»»

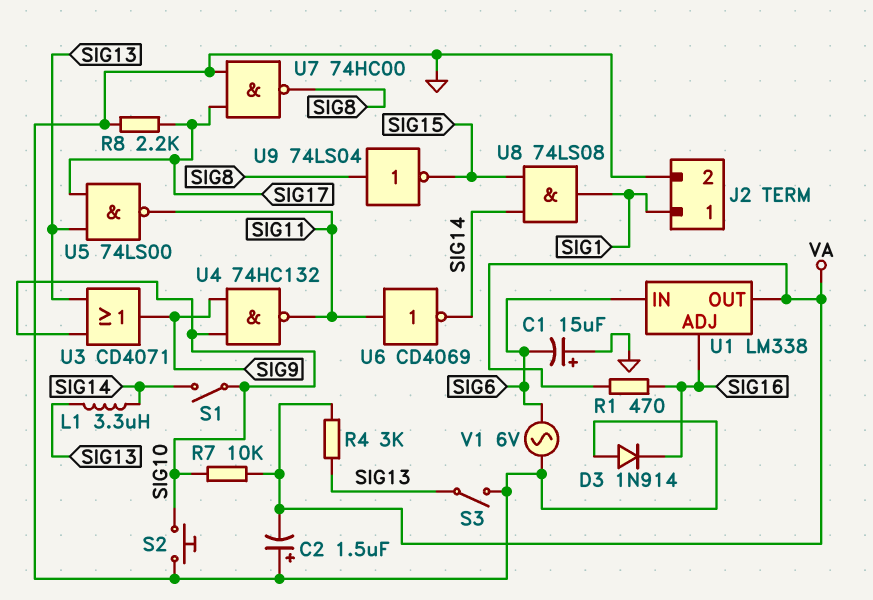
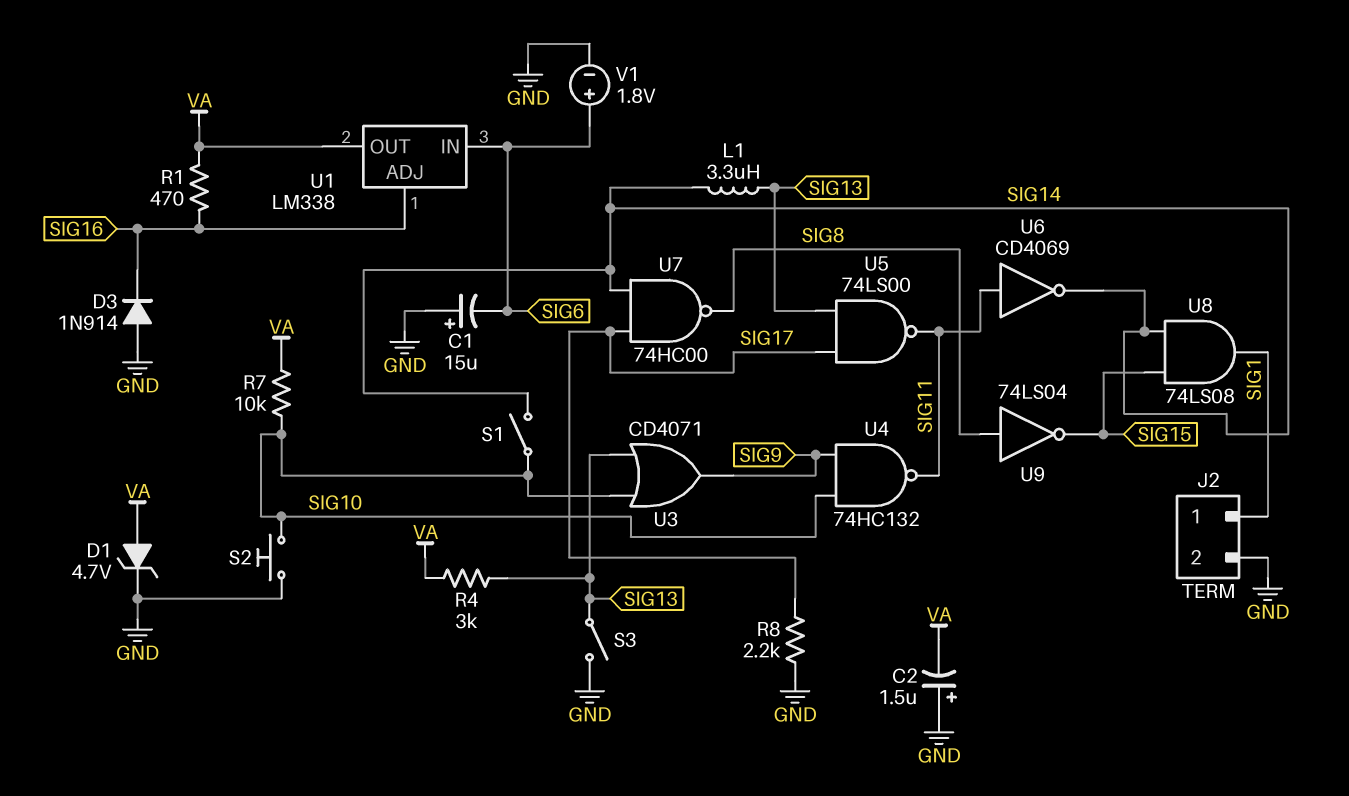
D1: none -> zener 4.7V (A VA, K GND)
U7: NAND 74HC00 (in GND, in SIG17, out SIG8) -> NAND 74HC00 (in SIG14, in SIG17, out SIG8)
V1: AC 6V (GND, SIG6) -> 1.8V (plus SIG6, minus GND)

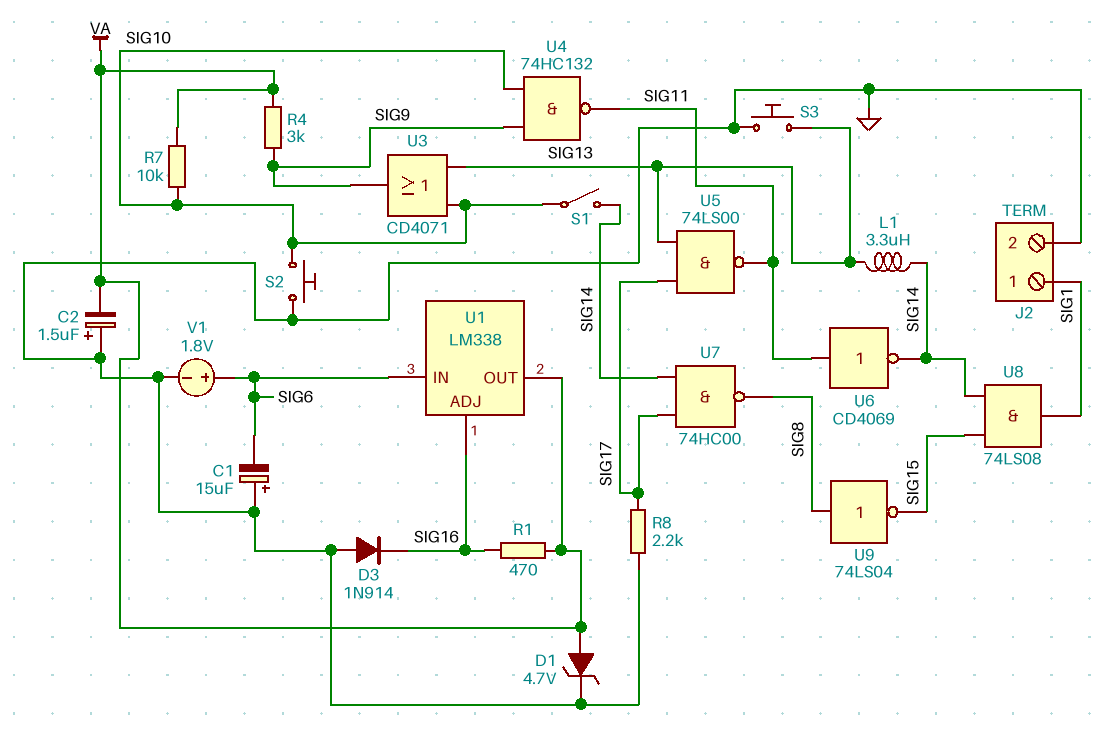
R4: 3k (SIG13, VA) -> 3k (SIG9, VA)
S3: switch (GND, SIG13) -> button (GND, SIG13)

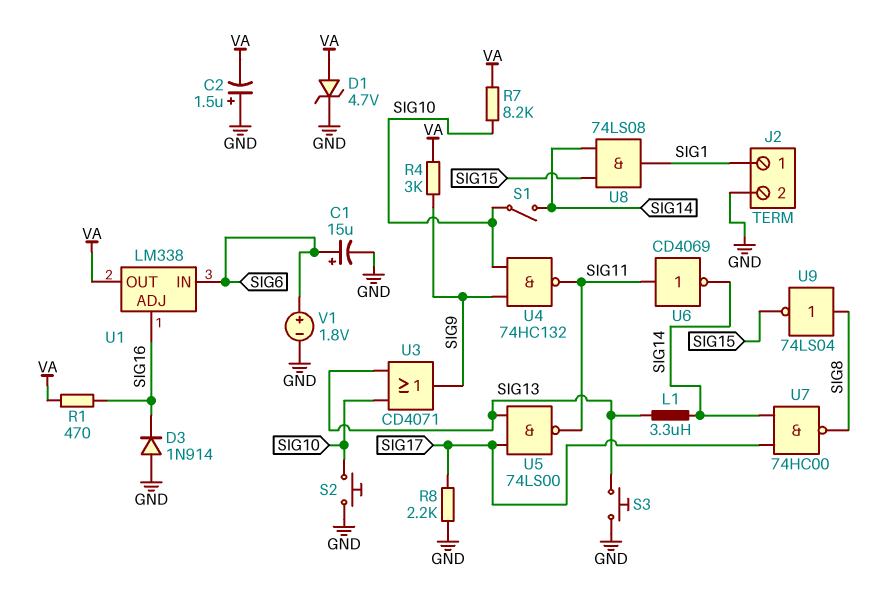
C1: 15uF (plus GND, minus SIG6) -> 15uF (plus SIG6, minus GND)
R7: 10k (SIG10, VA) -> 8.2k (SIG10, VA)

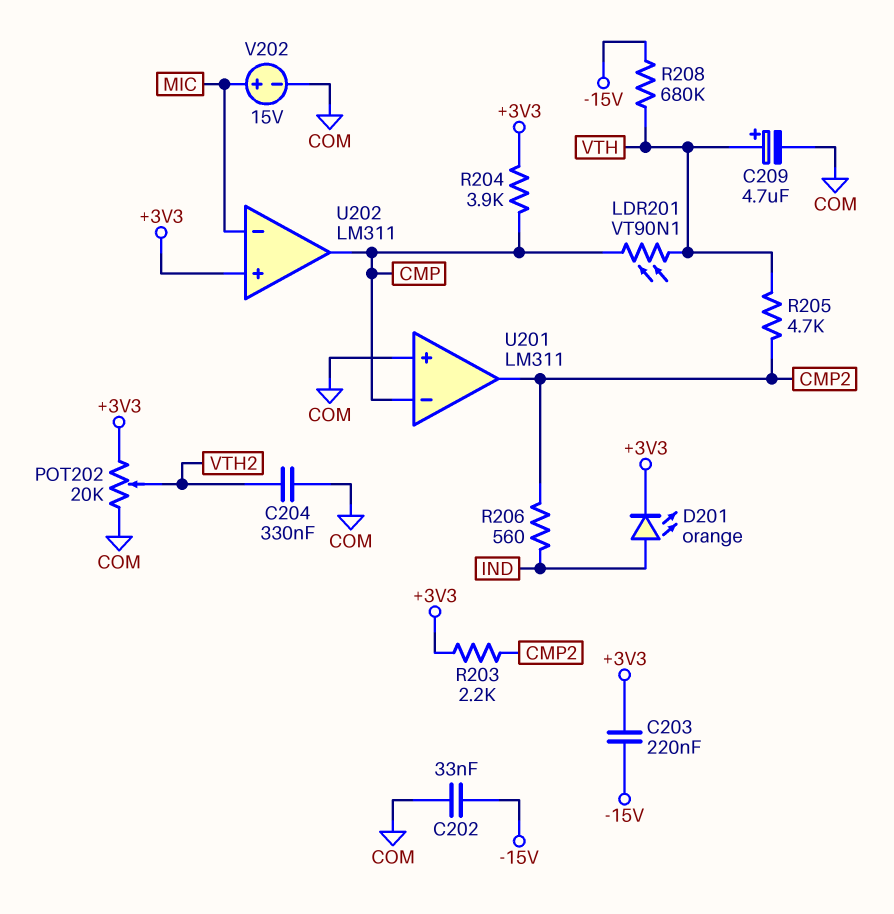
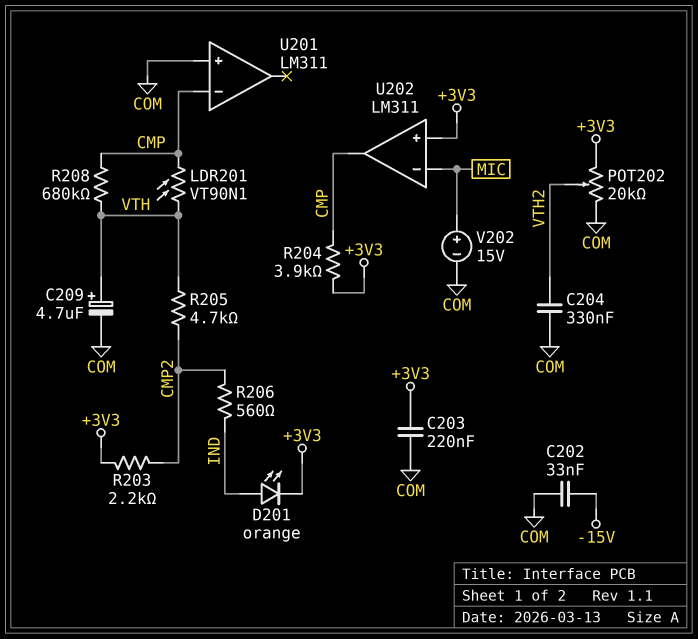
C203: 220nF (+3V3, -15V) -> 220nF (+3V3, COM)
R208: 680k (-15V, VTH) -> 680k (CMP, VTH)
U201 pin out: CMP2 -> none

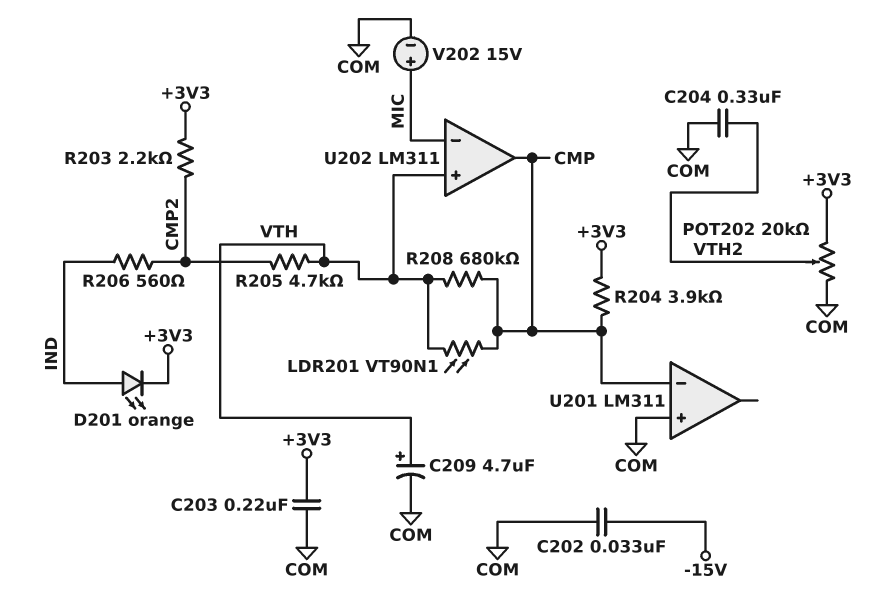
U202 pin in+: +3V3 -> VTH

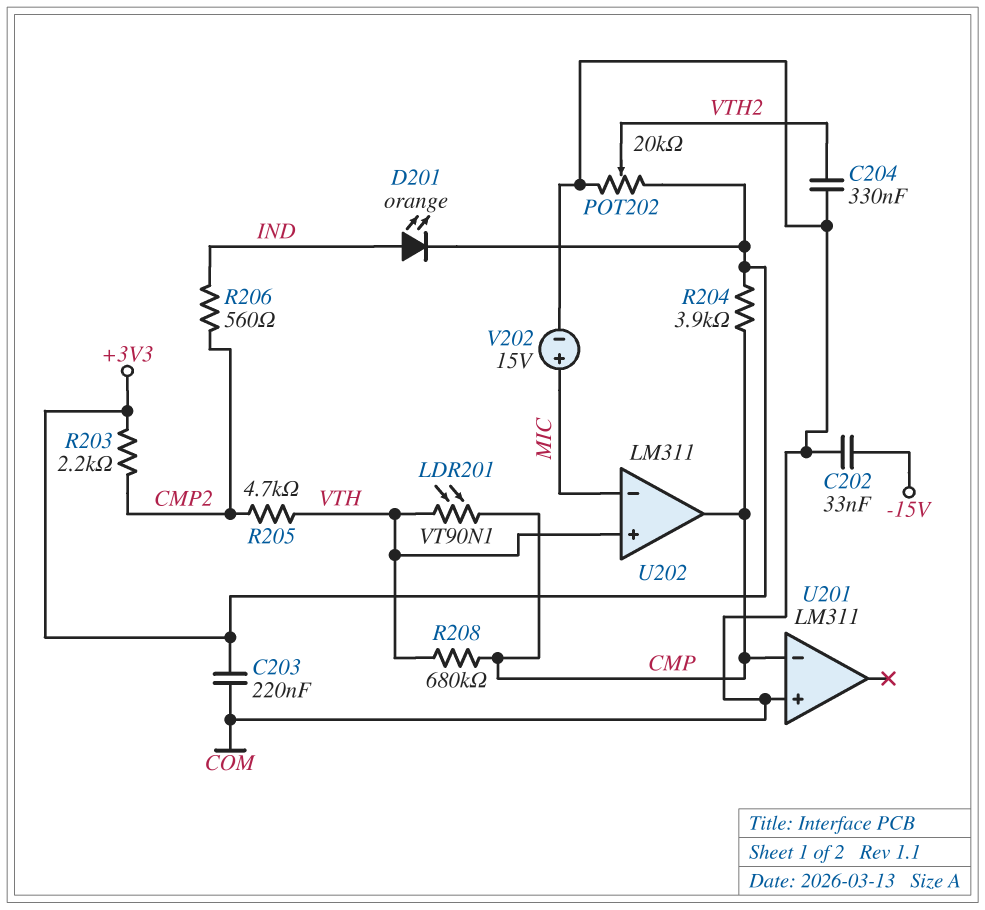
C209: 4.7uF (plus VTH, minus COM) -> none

««

Copy out all the data exactly. No images belong in the copy.

* **Written reply**
D1: none -> zener 4.7V (A VA, K GND)
U7: NAND 74HC00 (in GND, in SIG17, out SIG8) -> NAND 74HC00 (in SIG14, in SIG17, out SIG8)
V1: AC 6V (GND, SIG6) -> 1.8V (plus SIG6, minus GND)

R4: 3k (SIG13, VA) -> 3k (SIG9, VA)
S3: switch (GND, SIG13) -> button (GND, SIG13)

C1: 15uF (plus GND, minus SIG6) -> 15uF (plus SIG6, minus GND)
R7: 10k (SIG10, VA) -> 8.2k (SIG10, VA)

C203: 220nF (+3V3, -15V) -> 220nF (+3V3, COM)
R208: 680k (-15V, VTH) -> 680k (CMP, VTH)
U201 pin out: CMP2 -> none

U202 pin in+: +3V3 -> VTH

C209: 4.7uF (plus VTH, minus COM) -> none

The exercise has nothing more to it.